Data for processing -
++++++
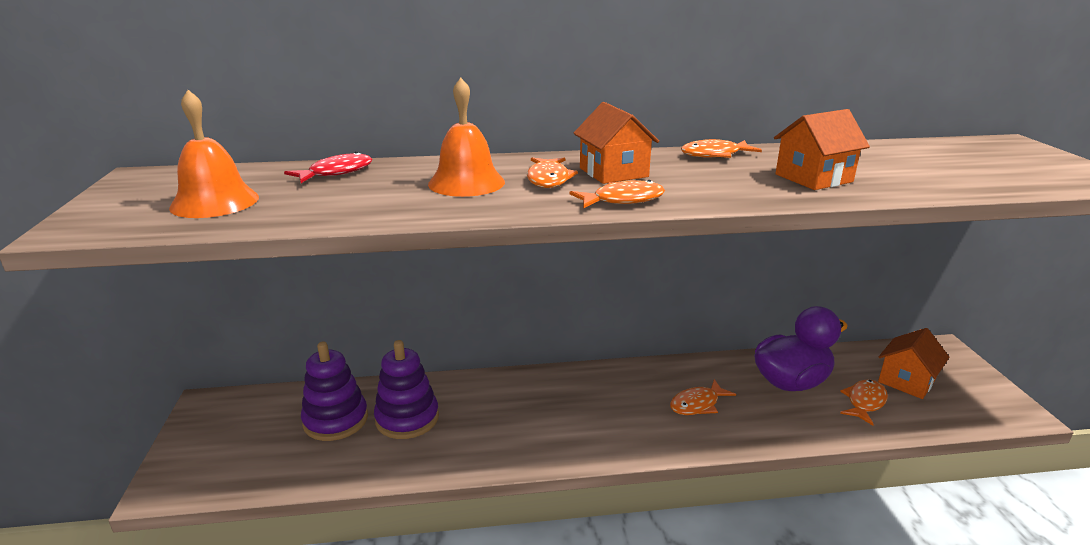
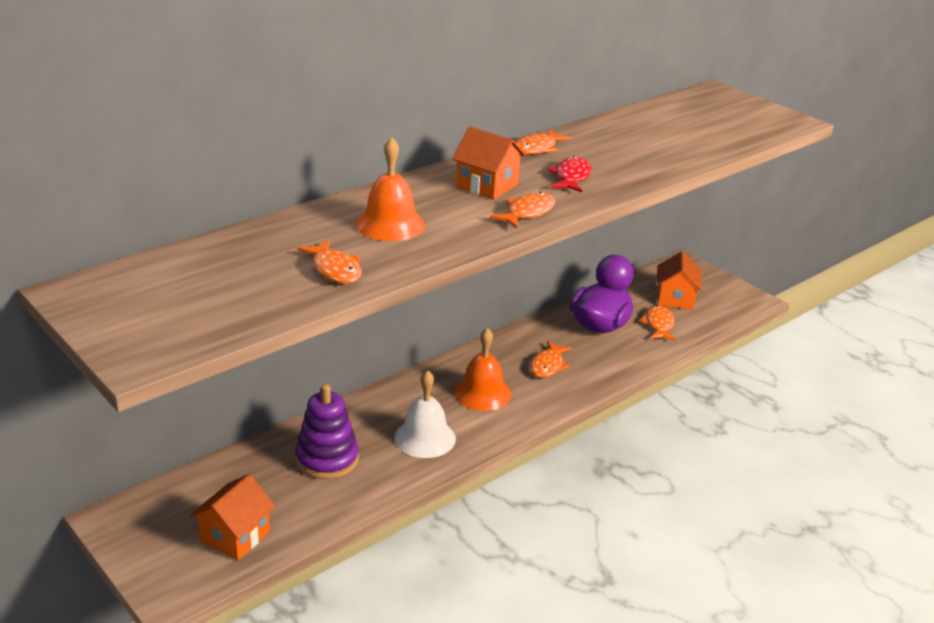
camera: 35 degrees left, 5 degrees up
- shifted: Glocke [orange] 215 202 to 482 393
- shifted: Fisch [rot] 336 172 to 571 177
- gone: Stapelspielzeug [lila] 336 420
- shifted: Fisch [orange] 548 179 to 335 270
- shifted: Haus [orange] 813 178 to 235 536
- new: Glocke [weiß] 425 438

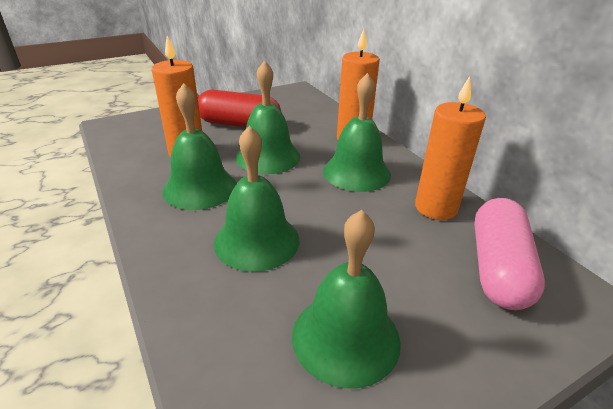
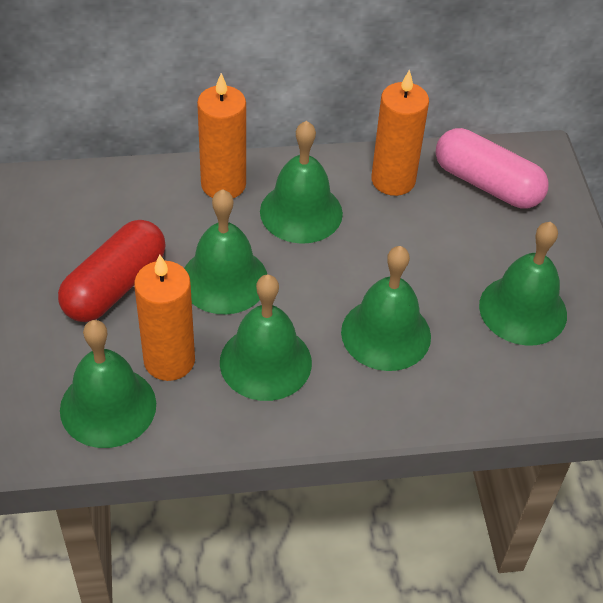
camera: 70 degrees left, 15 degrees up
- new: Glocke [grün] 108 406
++++++
Take every entry above and transcribe it exactly, with no pictures in the copy.

camera: 35 degrees left, 5 degrees up
- shifted: Glocke [orange] 215 202 to 482 393
- shifted: Fisch [rot] 336 172 to 571 177
- gone: Stapelspielzeug [lila] 336 420
- shifted: Fisch [orange] 548 179 to 335 270
- shifted: Haus [orange] 813 178 to 235 536
- new: Glocke [weiß] 425 438

camera: 70 degrees left, 15 degrees up
- new: Glocke [grün] 108 406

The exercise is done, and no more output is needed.